### Set task
Extract each line in the entries below that contains the string "time", copying it in full.

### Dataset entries
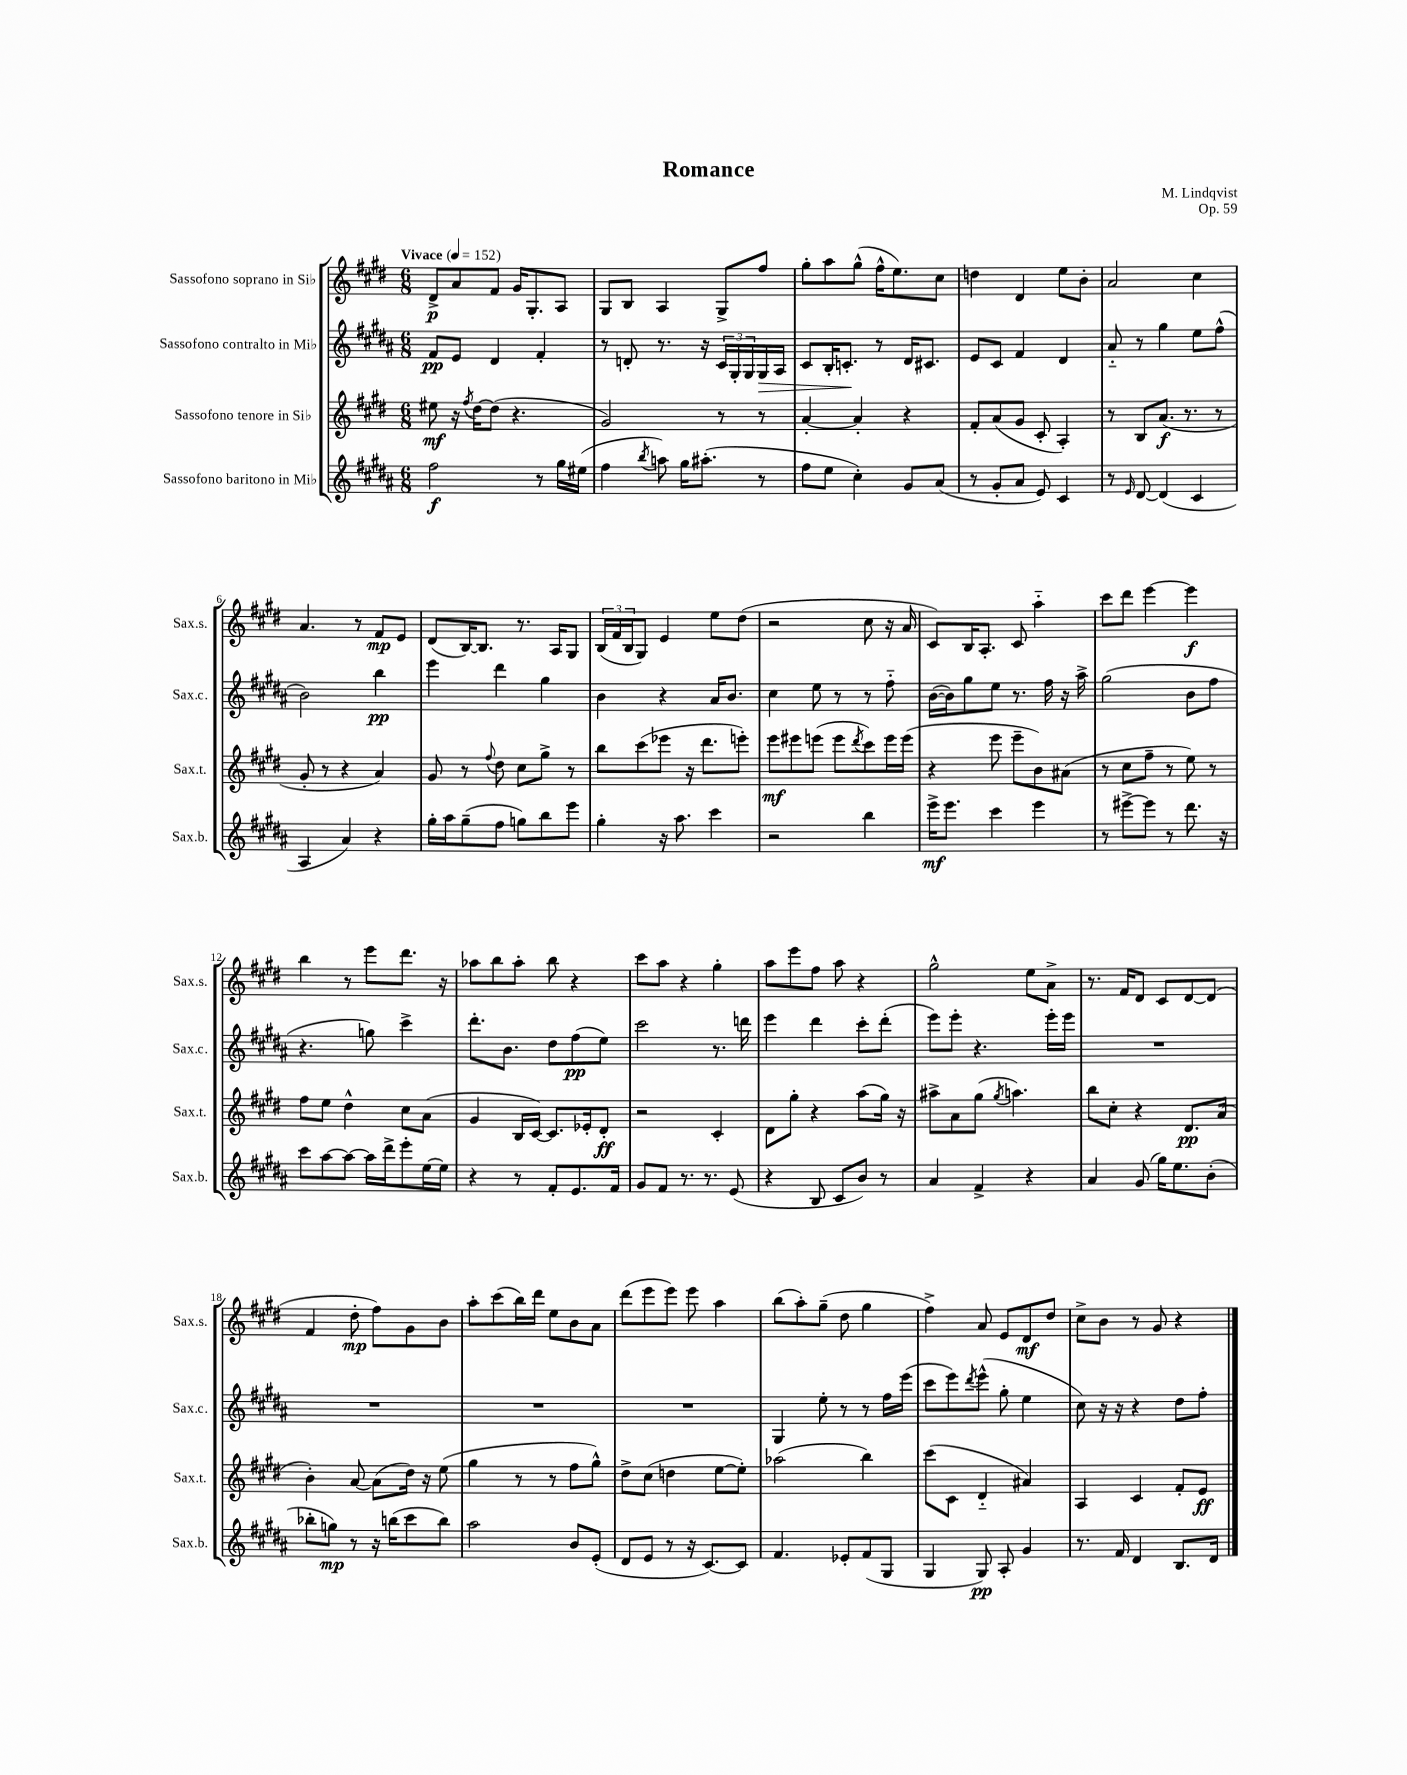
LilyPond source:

\header { title = "Romance" composer = "M. Lindqvist" opus = "Op. 59" }
<<
\new StaffGroup <<
\new Staff = "s0" \with { instrumentName = "Sassofono soprano in Sib" shortInstrumentName = "Sax.s." } {
    \clef treble \key e \major \numericTimeSignature \time 6/8 \tempo "Vivace" 4 = 152
    dis'8->\p a'8 fis'8 gis'16 gis8.-. a8 |
    gis8 b8 a4 gis8-> fis''8 |
    gis''8-. a''8 gis''8-^( fis''16-^ e''8.) cis''8 |
    d''4 dis'4 e''8 b'8-. |
    a'2 cis''4 |
    a'4. r8 fis'8\mp e'8 |
    dis'8( b16~) b8. r8. a16 gis8 |
    \tuplet 3/2 { b16( fis'16 b16 } gis8) e'4 e''8 dis''8( |
    r2 cis''8 r16 a'16 |
    cis'8) b16 a8.-. cis'8 a''4-_ |
    cis'''8 dis'''8 e'''4~ e'''4\f |
    b''4 r8 e'''8 dis'''8. r16 |
    aes''8 b''8 aes''8-. b''8 r4 |
    cis'''8 a''8 r4 gis''4-. |
    a''8 e'''8 fis''8 a''8 r4 |
    gis''2-^ e''8 a'8-> |
    r8. fis'16 dis'8 cis'8 dis'8~ dis'8( |
    fis'4 dis''8-.\mp fis''8) gis'8 b'8 |
    a''8-. cis'''8( b''16) dis'''16 e''8 b'8 a'8 |
    dis'''8( e'''8 e'''8) e'''8 a''4 |
    b''8( a''8-.) gis''8--( dis''8 gis''4 |
    fis''4->) a'8 e'8 dis'8\mf dis''8 |
    cis''8-> b'8 r8 gis'8 r4 \bar "|." |
}
\new Staff = "s1" \with { instrumentName = "Sassofono contralto in Mib" shortInstrumentName = "Sax.c." } {
    \clef treble \key b \major \numericTimeSignature \time 6/8
    fis'8\pp e'8 dis'4 fis'4-. |
    r8 d'8-. r8. r16 \tuplet 3/2 { cis'16 gis16-. gis16 } gis16\> ais16 |
    cis'8 b16-. c'8.-.\! r8 dis'16 cis'8. |
    e'8 cis'8 fis'4 dis'4 |
    ais'8-_ r8 gis''4 e''8 fis''8-^( |
    b'2) b''4\pp |
    e'''4 dis'''4 gis''4 |
    b'4 r4 ais'16 b'8. |
    cis''4 e''8 r8 r8 fis''8-_ |
    b'16~( b'16) gis''8 e''8 r8. fis''16 r16 ais''16-> |
    gis''2( b'8 fis''8 |
    r4. g''8) cis'''4-> |
    dis'''8.-. b'8. dis''8 fis''8\pp( e''8) |
    cis'''2 r8. d'''16 |
    e'''4 dis'''4 cis'''8-. dis'''8-.( |
    e'''8) e'''8-. r4. e'''16-. e'''16 |
    R2. |
    R2. |
    R2. |
    R2. |
    gis4 e''8-. r8 r8 fis''16 e'''16( |
    cis'''8 e'''8) \acciaccatura { dis'''8 } e'''8-^( gis''8-. e''4 |
    cis''8) r16 r16 r4 dis''8 fis''8-. \bar "|." |
}
\new Staff = "s2" \with { instrumentName = "Sassofono tenore in Sib" shortInstrumentName = "Sax.t." } {
    \clef treble \key e \major \numericTimeSignature \time 6/8
    eis''8\mf r16 \acciaccatura { fis''8 } dis''16~ dis''8( r4. |
    gis'2) r8 r8 |
    a'4~-. a'4-. r4 |
    fis'8-. a'8( gis'8 cis'8-. a4-.) |
    r8 b8 a'8.\f( r8. r8 |
    gis'8-. r8 r4 a'4) |
    gis'8 r8 \appoggiatura { fis''8 } dis''8 cis''8 gis''8-> r8 |
    b''8 cis'''8( ees'''8 r16 dis'''8. e'''8-.) |
    e'''8\mf eis'''8 e'''8( e'''8 \acciaccatura { dis'''8 } cis'''8) e'''16 e'''16( |
    r4 e'''8 e'''8-- b'8) ais'8( |
    r8 cis''8 fis''8-- r8 e''8) r8 |
    fis''8 e''8 dis''4-^ cis''8 a'8( |
    gis'4 b16 cis'16~) cis'8. ees'16-. dis'8-.\ff |
    r2 cis'4-. |
    dis'8 gis''8-. r4 a''8( gis''16) r16 |
    ais''8-> a'8 gis''8( \acciaccatura { gis''8 } a''4.) |
    b''8 cis''8-. r4 dis'8.\pp a'16( |
    b'4-.) a'8~ a'8( dis''16) r16 e''8( |
    gis''4 r8 r8 fis''8 gis''8-^) |
    dis''8-> cis''8( d''4 e''8~ e''8-.) |
    aes''2( b''4) |
    cis'''8( cis'8 dis'4-_ ais'4) |
    a4 cis'4 fis'8-. e'8\ff \bar "|." |
}
\new Staff = "s3" \with { instrumentName = "Sassofono baritono in Mib" shortInstrumentName = "Sax.b." } {
    \clef treble \key b \major \numericTimeSignature \time 6/8
    fis''2\f r8 gis''16 eis''16( |
    fis''4 \acciaccatura { b''8 } a''8) gis''16 ais''8.-.( r8 |
    fis''8 e''8 cis''4-.) gis'8 ais'8( |
    r8 gis'8-. ais'8 e'8) cis'4 |
    r8 \grace { e'16 } dis'8~ dis'4( cis'4 |
    ais4 ais'4) r4 |
    gis''16-. ais''16 gis''8--( fis''8 g''8) b''8 e'''8 |
    gis''4-. r16 ais''8. cis'''4 |
    r2 b''4 |
    e'''16->\mf e'''8. cis'''4 e'''4 |
    r8 eis'''8~-> eis'''8 r8 dis'''8. r16 |
    cis'''8 ais''8~ ais''8~ ais''16 dis'''16-> e'''8-. e''16~ e''16 |
    r4 r8 fis'8-. e'8. fis'16 |
    gis'8 fis'8 r8. r8. e'8( |
    r4 b8 cis'8 b'8) r8 |
    ais'4 fis'4-> r4 |
    ais'4 gis'8( gis''16) e''8. b'8-.( |
    bes''8-. g''8\mp) r8 r16 b''16( cis'''8 b''8) |
    ais''2 b'8 e'8-.( |
    dis'8 e'8 r8 r16 cis'8.~) cis'8 |
    fis'4. ees'8-. fis'8( gis8 |
    gis4 gis8\pp) ais8-. gis'4 |
    r8. fis'16 dis'4 b8. dis'16 \bar "|." |
}
>>
>>
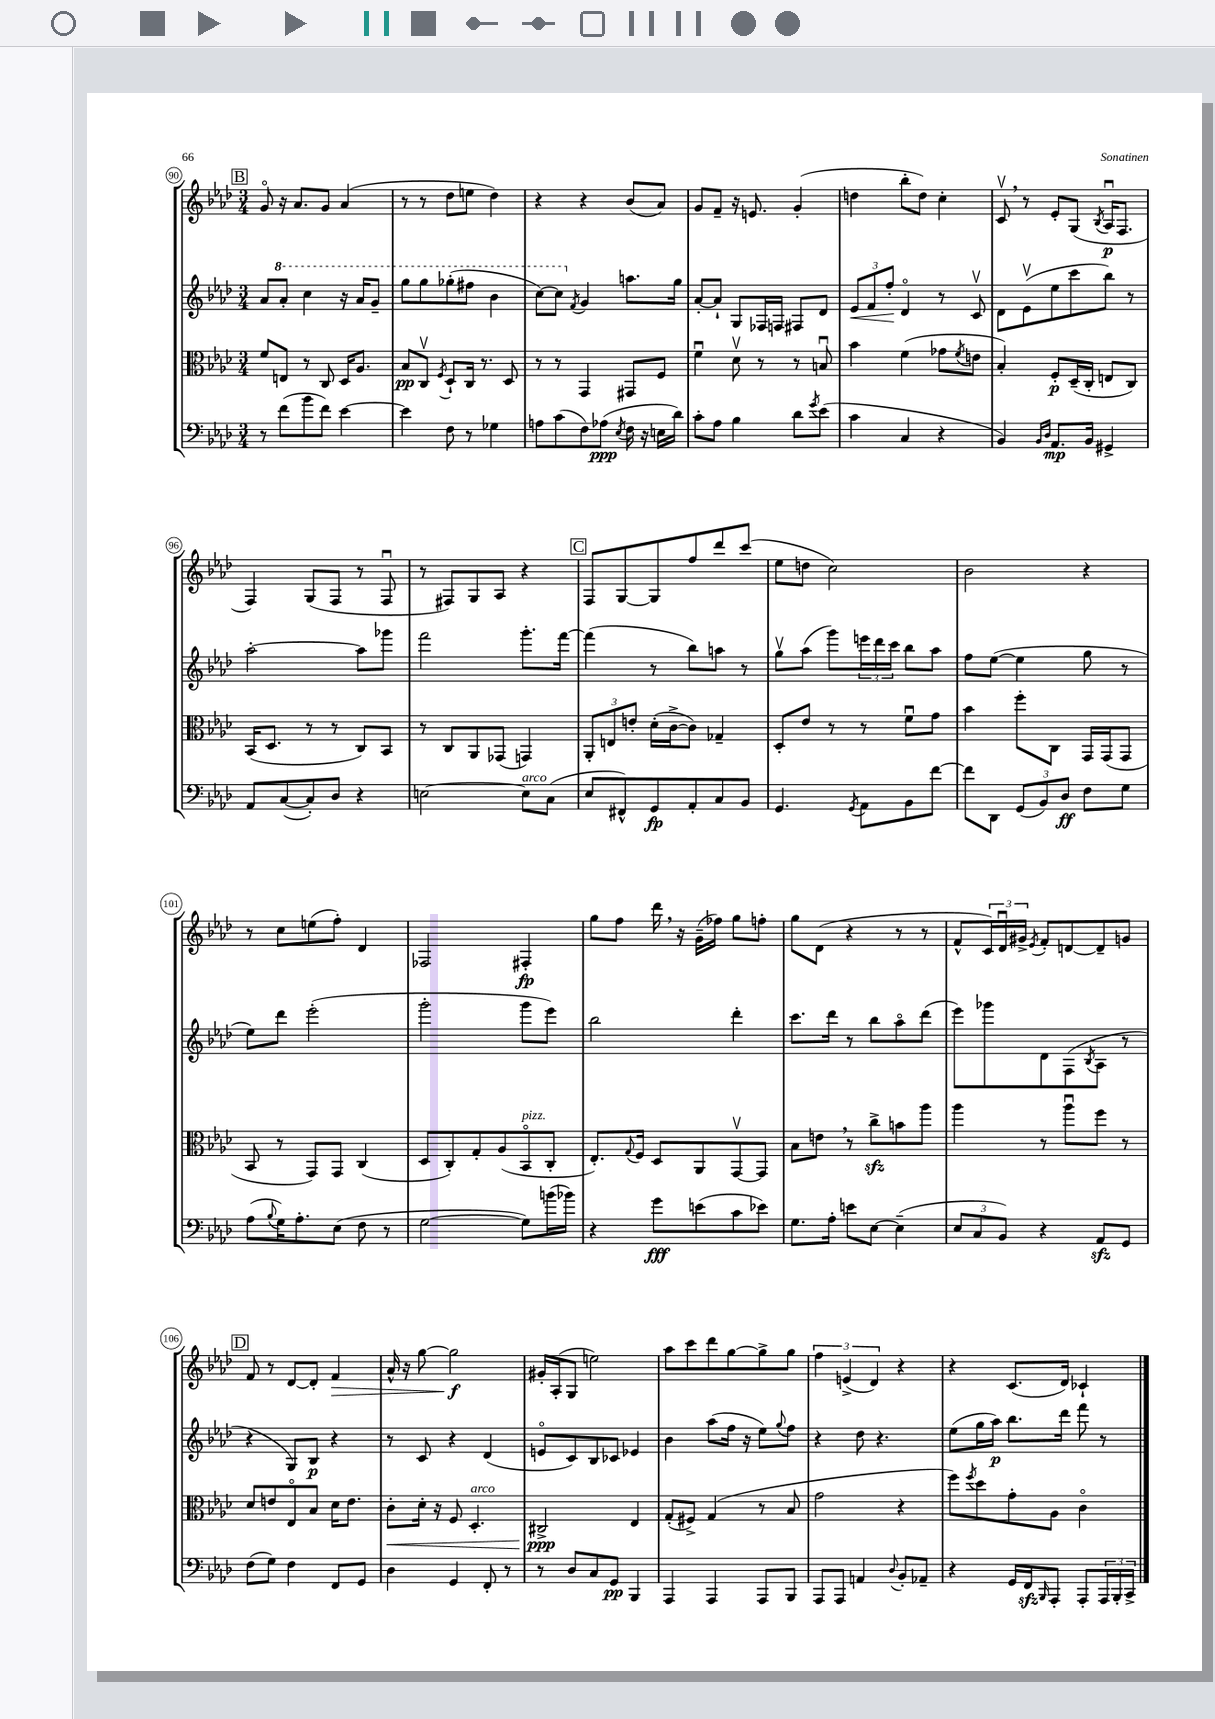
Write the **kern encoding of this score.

**kern	**kern	**kern	**kern
*staff4	*staff3	*staff2	*staff1
*clefF4	*clefC3	*clefG2	*clefG2
*k[b-e-a-d-]	*k[b-e-a-d-]	*k[b-e-a-d-]	*k[b-e-a-d-]
*M3/4	*M3/4	*M3/4	*M3/4
8r	8f	8a-	8go
(8f	8E	8aa-'	16r
.	.	.	8.a-
8b-	8r	4ccc	.
8f)	8C	.	8g
[4e-	16D-	16r	(4a-
.	8.A-	16aa-	.
.	.	8gg~	.
=	=	=	=
4e-]	8B-	8ggg	8r
.	8Cv	8ggg	8r
.	8qF	.	.
8F	8D-`	(8ggg-'	8dd-
8r	16C	8fff#	8ee
.	8.r	.	.
4G-	.	4bb-	4dd-)
.	8D-	.	.
=	=	=	=
8A	8r	[8ccc)	4r
(8c	8r	8ccc]	.
.	.	8qf	.
8F)	4GG	4g	4r
(8A-	.	.	.
8qE-	.	.	.
16F	8GG#	8.aa	(8b-
16r	.	.	.
16E	8F	.	8a-)
16d-)	.	16gg	.
=	=	=	=
8c'	4fu	[8a-'	8g
8A-	.	8a-`]	8f~
4B-	8d-v	8G	16r
.	.	.	8.e
.	8r	16F-	.
.	.	16F	.
8d-	8r	8F#	(4g'
8qg	.	.	.
(8e-	8Bu	8d-	.
=	=	=	=
4c	4b-	12e-	4dd
.	.	12f	.
.	.	12ff'	.
4C	(4f	4d-o	8bb-'
.	.	.	8dd)
4r	8g-	8r	4cc'
.	8qf	.	.
.	8e	8cv	.
=	=	=	=
4BB-)	4B-')	8d-	8cv
.	.	(8e-v	8r
16qqBB-	.	.	.
16qqD-	.	.	.
8.AA-	8F'	8ee-	8e-'
.	(16D-~	8ccc	(8G
16BB-	16C'	.	.
.	.	.	8qB-
4GG#^	8E	8bb-)	16A-u
.	.	.	8.F
.	8C)	8r	.
=	=	=	=
8AA-	(16BB-	[2aa-'	4F)
.	8.D-	.	.
([8C	.	.	.
8C'])	8r	.	(8G
8D-	8r	.	8F
4r	8C)	8aa-]	8r
.	8BB-	8ggg-	8Fu
=	=	=	=
[2E	8r	2fff	8r
.	8C	.	8F#)
.	8AA-	.	8G
.	(8GG-	.	8A-
8E]	4GG)	8.ggg'	4r
(8C	.	.	.
.	.	[16fff	.
=	=	=	=
8E-	12AA-'	(4fff]	8F
.	12E	.	.
8FF#^^)	.	.	[8G
.	12e'	.	.
8GG	(16d-'	8r	8G]
.	[16c^	.	.
8AA-'	8c])	8bb-)	8ff
8C	4G-~	8aa	8ddd-
8BB-	.	8r	(8ccc
=	=	=	=
4.GG	8D-'	8ggv	8ee-
.	8e-	(8aa-	8dd
.	8r	8ggg)	2cc)
8qGG	.	.	.
8AA-	8r	24eee	.
.	.	24ddd-	.
.	.	24ccc	.
8BB-	8fu	8bb-	.
[8f	8g	8aa-	.
=	=	=	=
8f]	4b-	8ff	2b-
8DD-	.	([8ee-	.
(12GG	8ff'	4ee-]	.
12BB-)	.	.	.
.	8C	.	.
12D-	.	.	.
8F	16GG	8gg	4r
.	(16GG	.	.
8G	8GG	8r	.
=	=	=	=
(8A-	8BB-	8ee-)	8r
8qqB-	.	.	.
16G)	8r	8ddd-	8cc
8.A-'	.	.	.
.	8GG)	(2eee-'	(8ee
(8E-	8GG	.	8ff')
8F	(4C	.	4d-
8r	.	.	.
=	=	=	=
[2G	8D-	2ggg'	2F-
.	8C')	.	.
.	8G'	.	.
.	(8A-	.	.
8G])	8BB-o	8ggg	4F#'
(16b	8C'	8eee-)	.
16b-)	.	.	.
=	=	=	=
4r	8.E-')	2bb-	8gg
.	.	.	8ff
.	8qqG	.	.
.	16F	.	.
8g	8D-	.	16ddd-
.	.	.	16r
(8e	8AA-	.	(16g~
.	.	.	16ff-)
8c	[8GGv	4ddd-'	8gg
8e-)	8GG]	.	8ff'
=	=	=	=
8.G	8B-	8.ccc	8gg
.	8e	.	(8d-
16A-'	.	16ddd-	.
8e	8r	8r	4r
[8E-	8cc^	8bb-	.
(4E-~]	8b	8aa-o	8r
.	8aa-	(8ddd-	8r
=	=	=	=
12E-	4aa-	8eee-)	8f^^
12C	.	.	.
.	.	8ggg-	24c)
12BB-)	.	.	24d-u
.	.	.	24g#^
.	.	.	8qe-
4r	8r	8d-	8f'
.	8aa-u	(8F	[8d
.	.	8qB-	.
8AA-	8ff	8A-	8d~]
8GG	8r	8r	8g
=	=	=	=
(8F	8d-	4r	8f
8G)	8e	.	8r
4F	8E-o	8G)	[8d-
.	8B-	8B-	8d-']
8FF	16d-	4r	4f
.	8.e	.	.
8GG	.	.	.
=	=	=	=
4D-	8c'	8r	16a-^^
.	.	.	16r
.	16d-'	8c	[8gg
.	16r	.	.
4GG	8F	4r	2gg]
.	4.D-'	.	.
8FF'	.	(4d-	.
8r	.	.	.
=	=	=	=
8r	2C#^	8eo	16g#'
.	.	.	(16A-'
8D-	.	8c)	8G
8C	.	8B-	2ee)
8GG	.	8c-	.
4BBB-	4E-	4e-	.
=	=	=	=
4AAA-	(8G'	4b-	8aa-
.	8F#^)	.	8ccc
4AAA-	(4G	(8aa-	8ddd-
.	.	16ff	[8gg
.	.	16r	.
8AAA-	8r	8ee-)	8gg^]
.	.	8qqgg	.
8BBB-	8B-	8ff	8gg
=	=	=	=
8AAA-	2g	4r	6ff
8AAA-	.	.	.
.	.	.	(6e^
4AA	.	8dd-	.
.	.	.	6d-)
.	.	4.r	.
8qqD-	.	.	.
8BB-'	4r	.	4r
8AA-~	.	.	.
=	=	=	=
4r	8ff)	(8ee-	4r
.	8qff	.	.
.	8dd-	16gg	.
.	.	16aa-)	.
16GG	8g'	8.bb-	(8.c
16FF	.	.	.
16qqBBB-	.	.	.
8AAA-'	8A-	.	.
.	.	16ddd-	16d-)
8AAA-'	4co	8fff	4c-`
24AAA-	.	8r	.
24BBB-'	.	.	.
24CC^	.	.	.
==	==	==	==
*-	*-	*-	*-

### The result
    \clef treble \key e \major \numericTimeSignature \time 6/8 \tempo "Vivace" 4 = 152
    \clef treble \key b \major \numericTimeSignature \time 6/8
    \clef treble \key e \major \numericTimeSignature \time 6/8
    \clef treble \key b \major \numericTimeSignature \time 6/8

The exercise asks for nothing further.